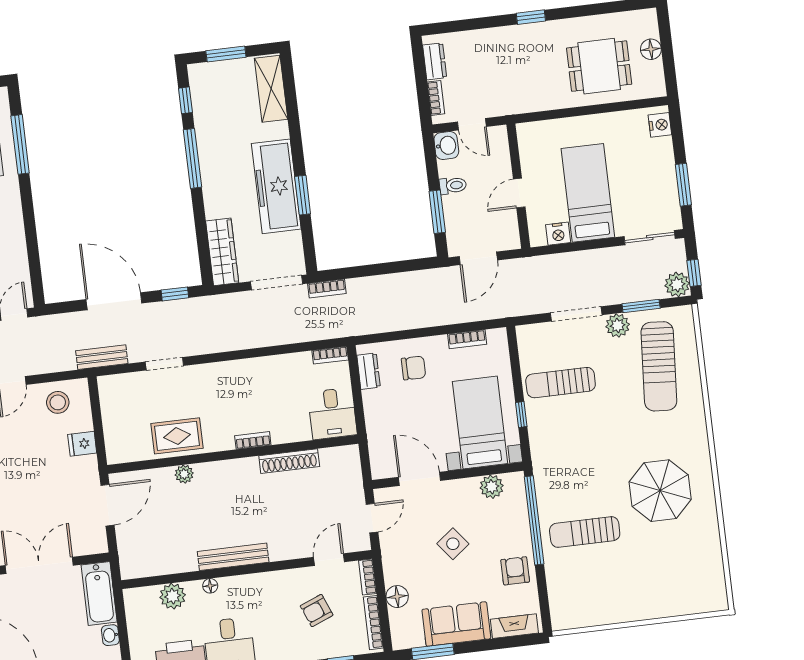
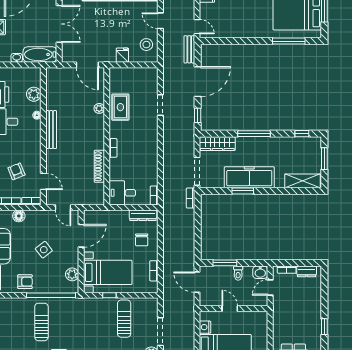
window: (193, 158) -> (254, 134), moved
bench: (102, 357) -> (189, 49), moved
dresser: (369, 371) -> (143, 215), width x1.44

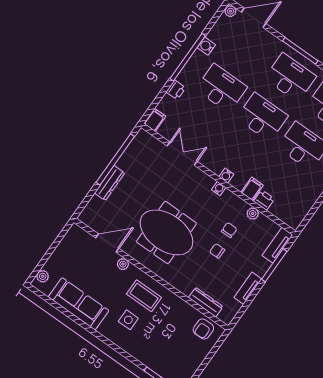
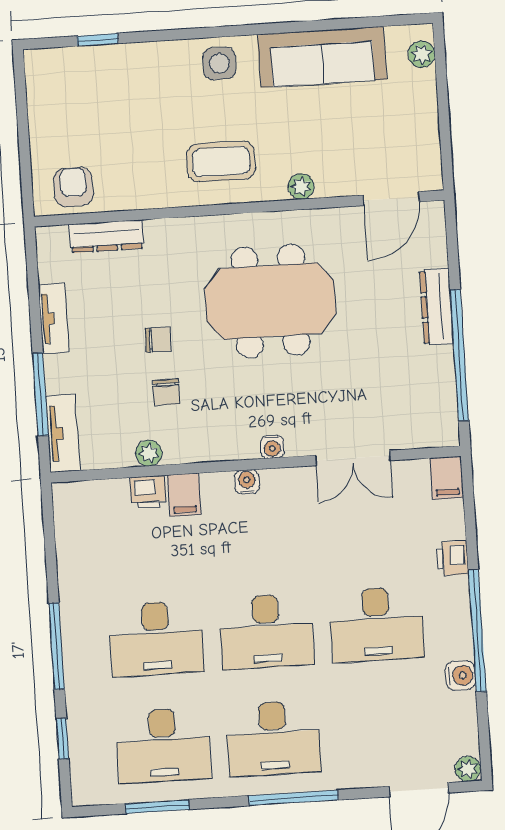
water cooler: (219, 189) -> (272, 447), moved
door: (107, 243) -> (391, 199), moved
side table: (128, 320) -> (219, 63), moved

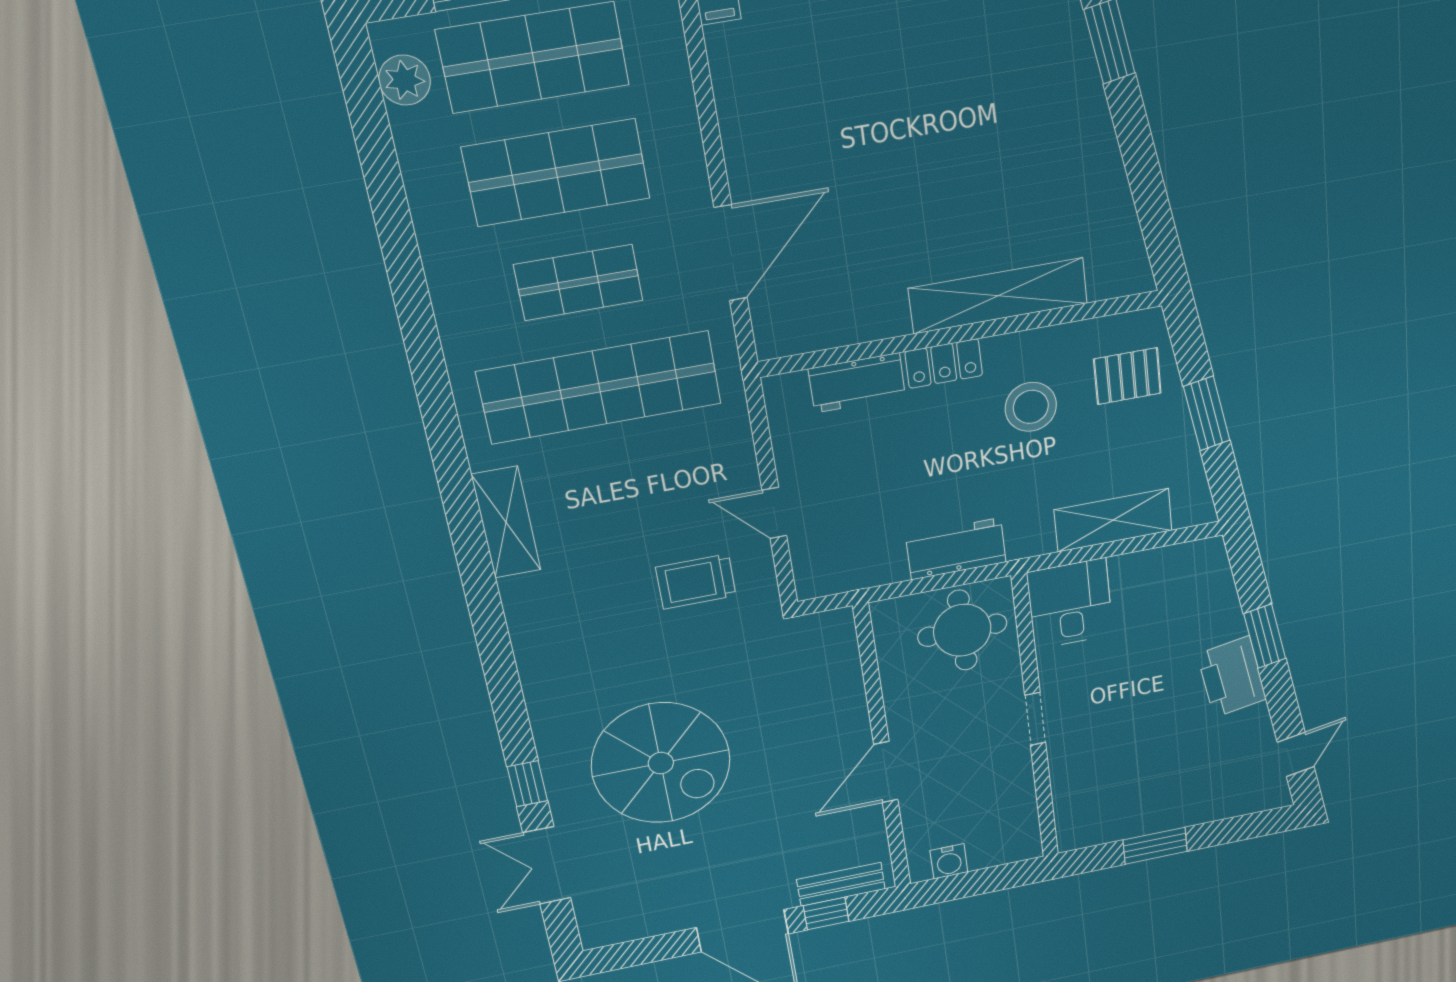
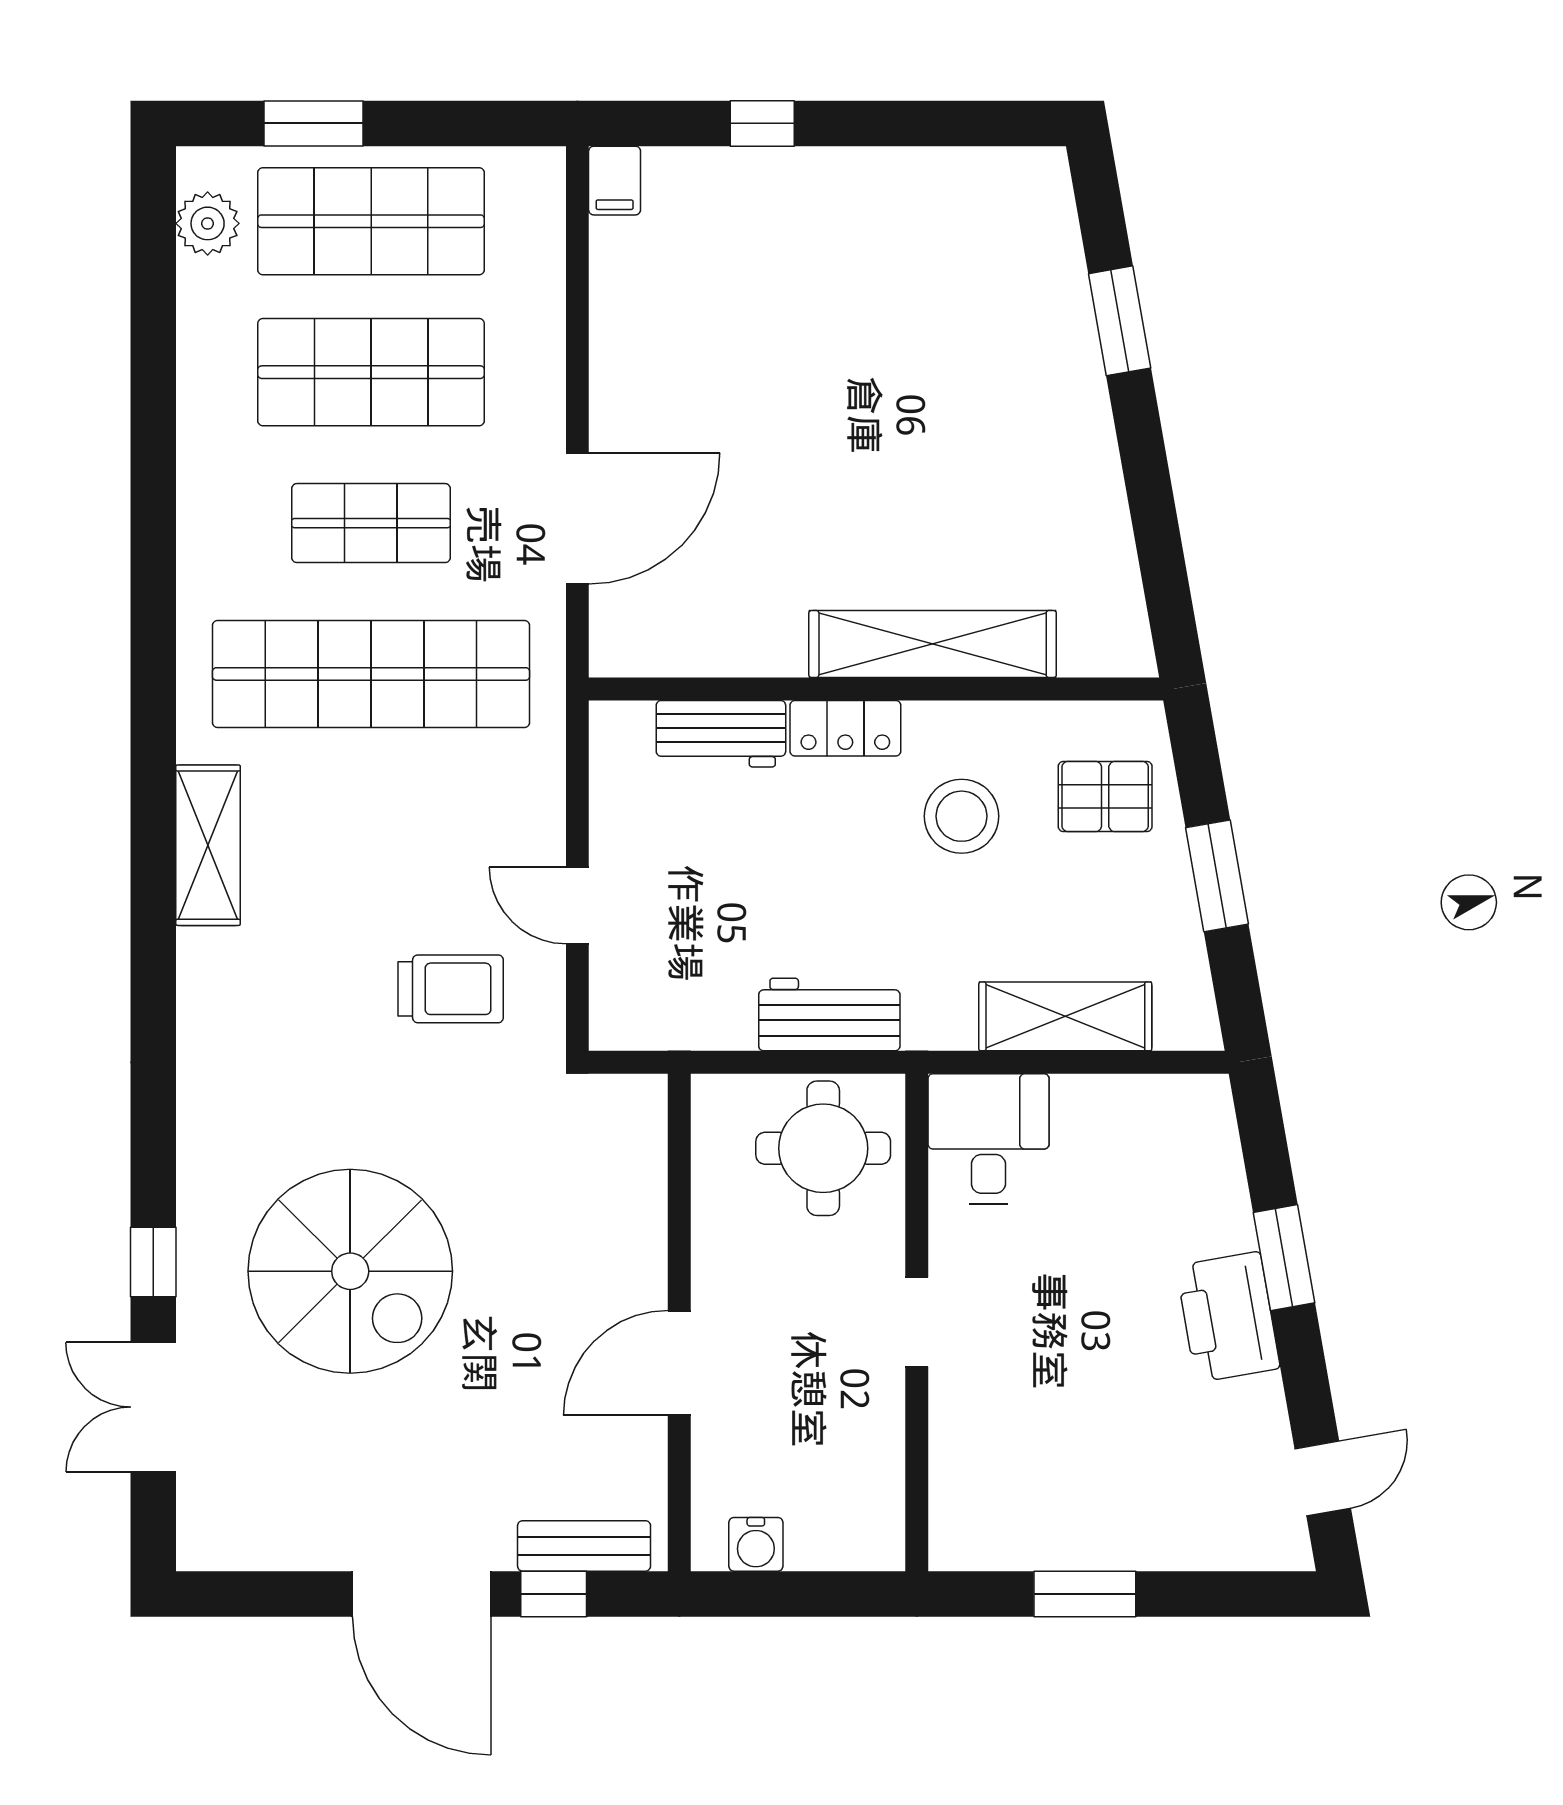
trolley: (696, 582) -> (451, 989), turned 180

....................

_Work instructions:_ Wherever a line in the data above holds "moved", copy that line.

_Task solution:_
window: (193, 158) -> (254, 134), moved
bench: (102, 357) -> (189, 49), moved
water cooler: (219, 189) -> (272, 447), moved
door: (107, 243) -> (391, 199), moved
side table: (128, 320) -> (219, 63), moved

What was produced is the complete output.